• **What the task asks**: Without copying any picture, return all lines below exactly.

• **Material for the task**:

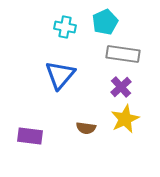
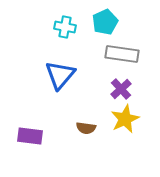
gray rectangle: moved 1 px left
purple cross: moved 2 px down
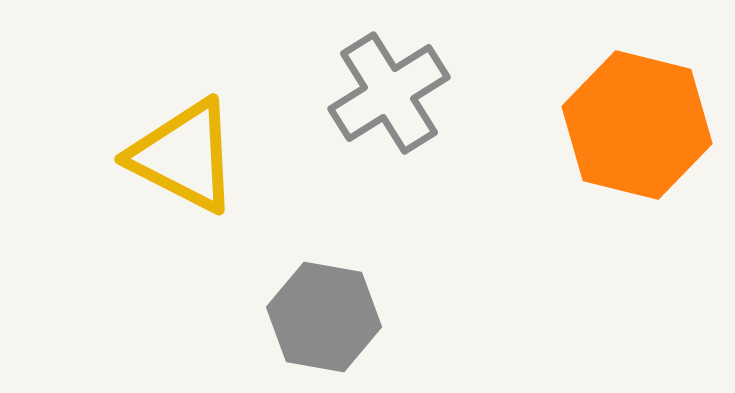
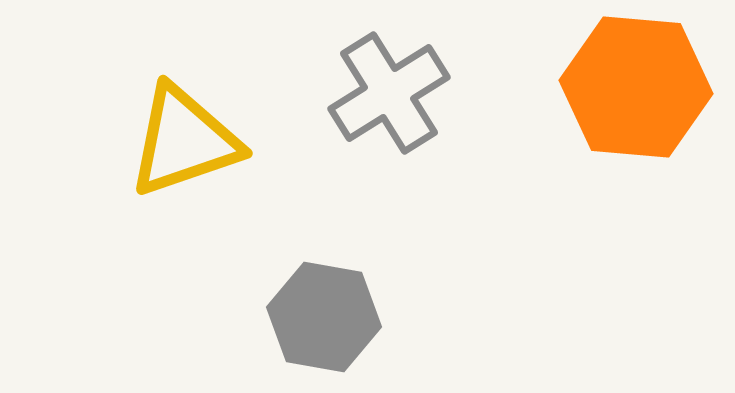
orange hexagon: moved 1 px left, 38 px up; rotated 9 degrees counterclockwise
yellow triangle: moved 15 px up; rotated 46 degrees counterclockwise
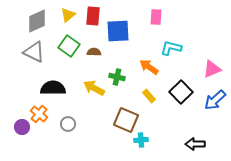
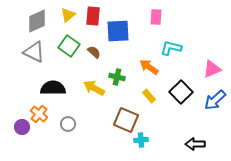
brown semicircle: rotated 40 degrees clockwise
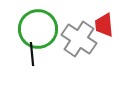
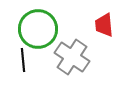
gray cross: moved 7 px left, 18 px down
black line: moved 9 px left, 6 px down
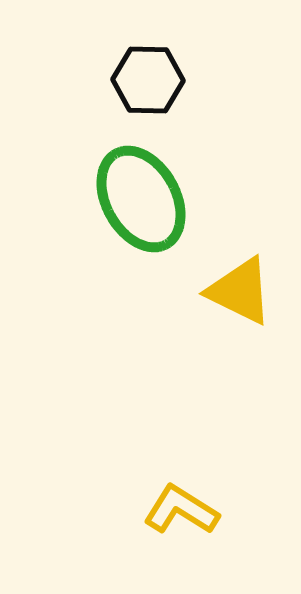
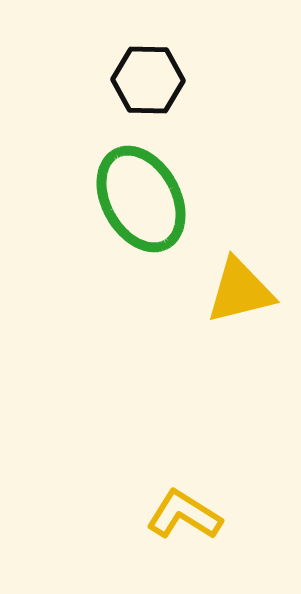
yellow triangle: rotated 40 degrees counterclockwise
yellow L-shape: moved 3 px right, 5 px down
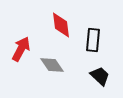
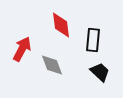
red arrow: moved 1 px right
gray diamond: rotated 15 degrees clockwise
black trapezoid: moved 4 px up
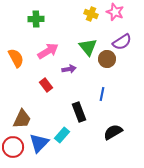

• **Exercise result**:
gray rectangle: moved 1 px left
purple cross: moved 2 px down
orange hexagon: moved 1 px left, 38 px up; rotated 9 degrees counterclockwise
yellow triangle: moved 15 px up; rotated 46 degrees counterclockwise
brown semicircle: rotated 40 degrees clockwise
gray cross: moved 7 px left, 18 px down
black line: moved 9 px left, 6 px down
yellow triangle: rotated 40 degrees counterclockwise
yellow L-shape: moved 3 px right, 5 px down
red arrow: moved 1 px right
gray diamond: rotated 15 degrees clockwise
black trapezoid: moved 4 px up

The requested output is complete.